## Your goal
Your answer should hold exactly the lines from the one with "(88, 417) = (940, 182): grey" through the final line of the data below, reproduced as written.

## Stored data
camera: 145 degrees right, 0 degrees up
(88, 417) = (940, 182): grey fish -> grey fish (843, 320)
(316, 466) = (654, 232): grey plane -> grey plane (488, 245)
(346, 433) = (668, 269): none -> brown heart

## Response to the exercise
(88, 417) = (940, 182): grey fish -> grey fish (843, 320)
(316, 466) = (654, 232): grey plane -> grey plane (488, 245)
(346, 433) = (668, 269): none -> brown heart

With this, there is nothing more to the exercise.